## WHAT THE EXERCISE ASKS
Using the material below, state how many of its lines contain the string "degrees", with no other words.

## LISTED RECORDS
****

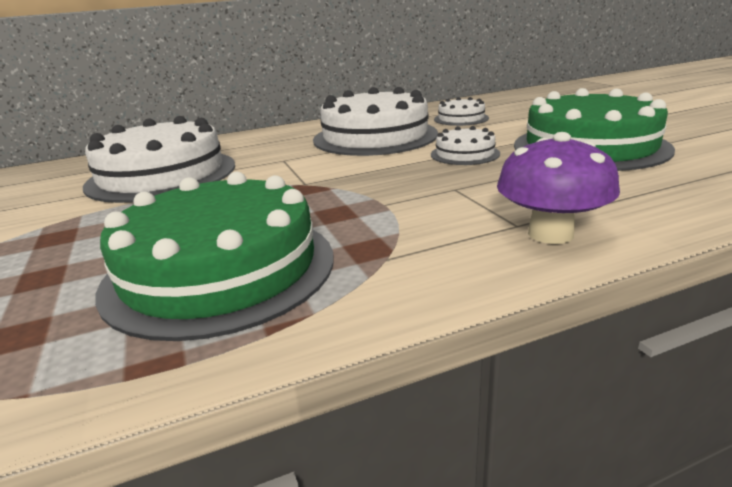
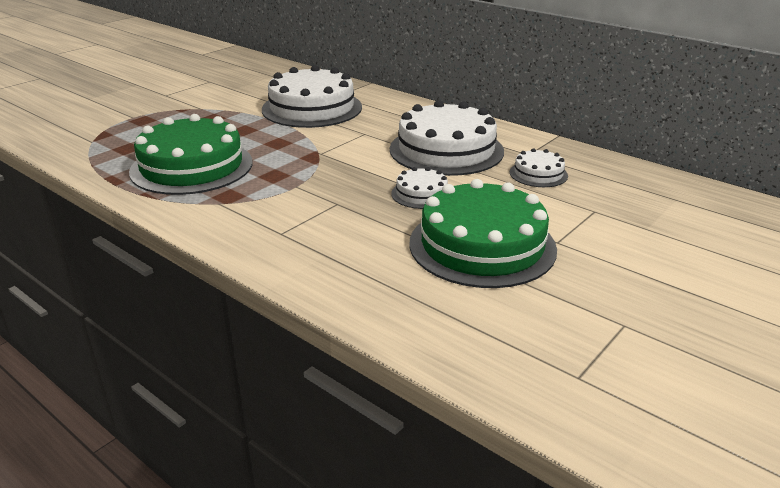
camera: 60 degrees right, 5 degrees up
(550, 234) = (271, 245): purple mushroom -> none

****

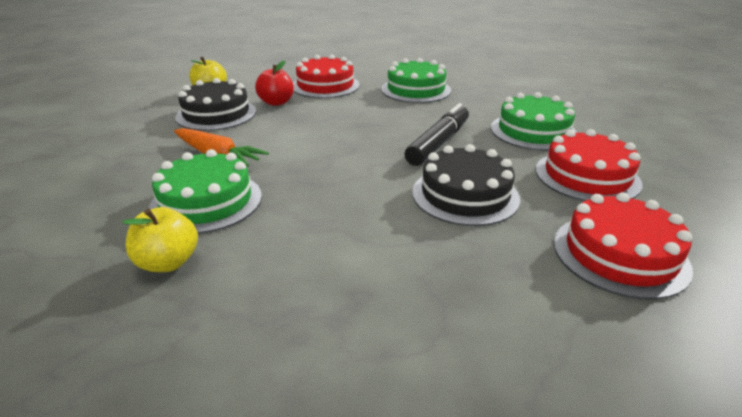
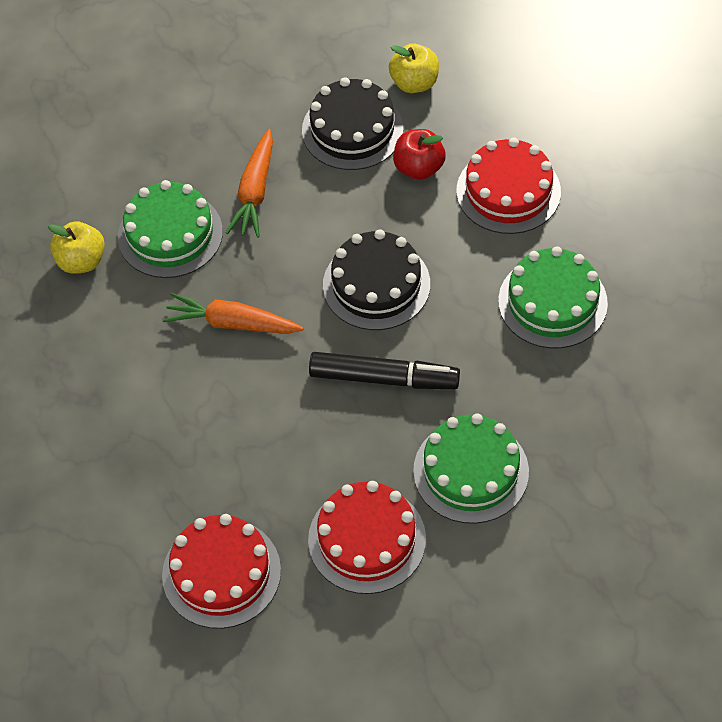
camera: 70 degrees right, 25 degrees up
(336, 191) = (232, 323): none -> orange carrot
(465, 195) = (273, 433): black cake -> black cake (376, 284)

****

## ANSWER AREA
2